Scan the listing below for lines with the word "image". Report how many there are, as a number alone.

» Excerpted data
━━━━━━━━━━━━━━━━━━━━━━━━━━━━━━
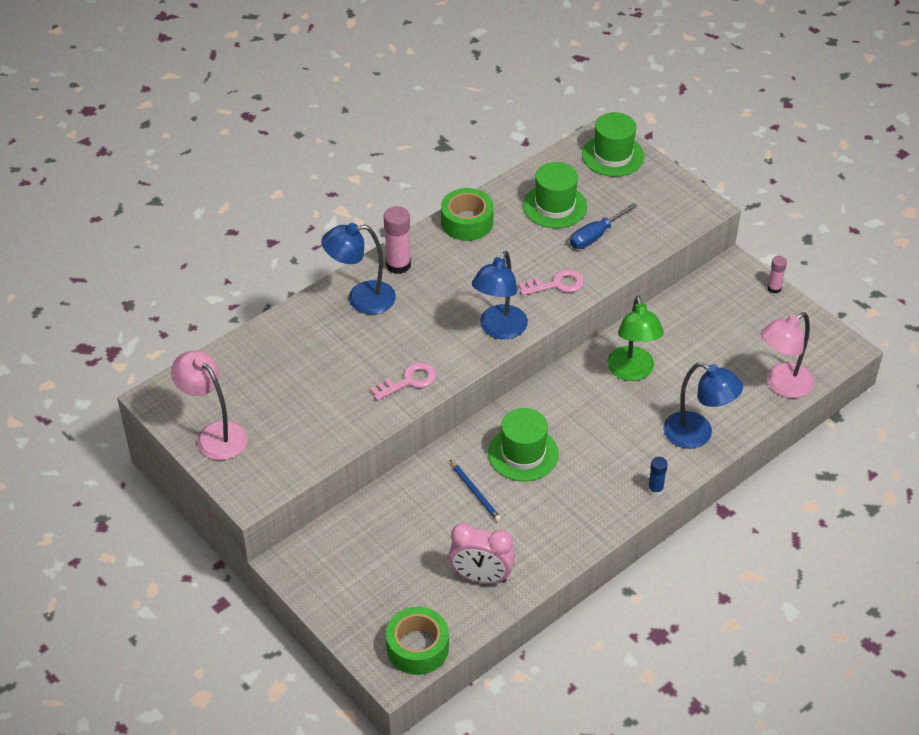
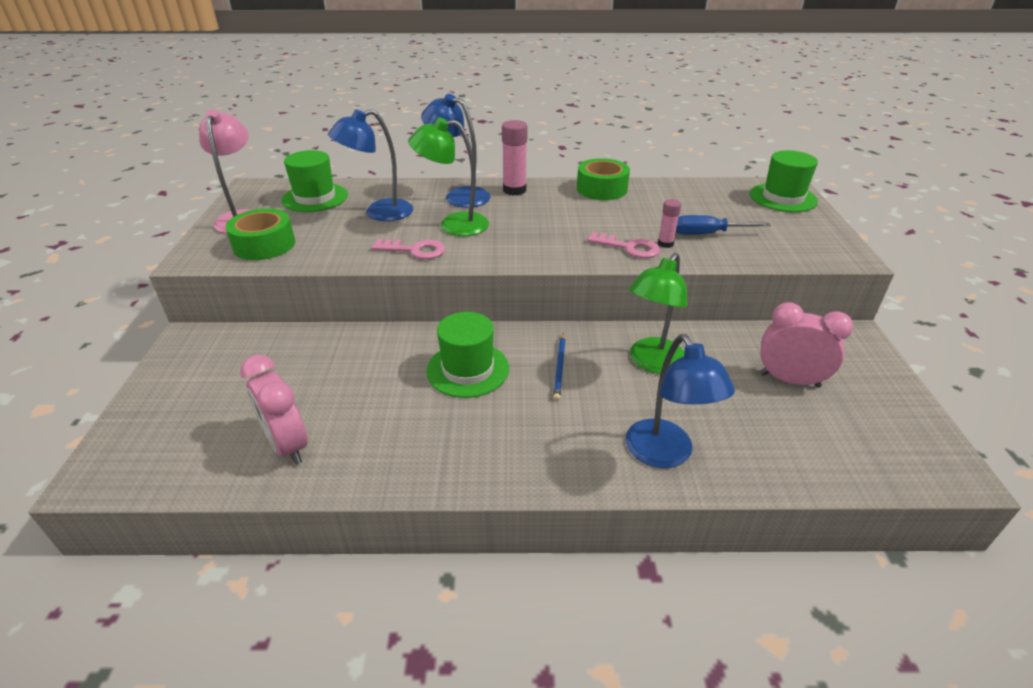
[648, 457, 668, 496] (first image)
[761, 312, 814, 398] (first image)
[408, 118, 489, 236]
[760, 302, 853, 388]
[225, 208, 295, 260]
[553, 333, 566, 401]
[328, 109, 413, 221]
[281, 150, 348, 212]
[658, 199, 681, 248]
━━━━━━━━━━━━━━━━━━━━━━━━━━━━━━
» Exercise solution
2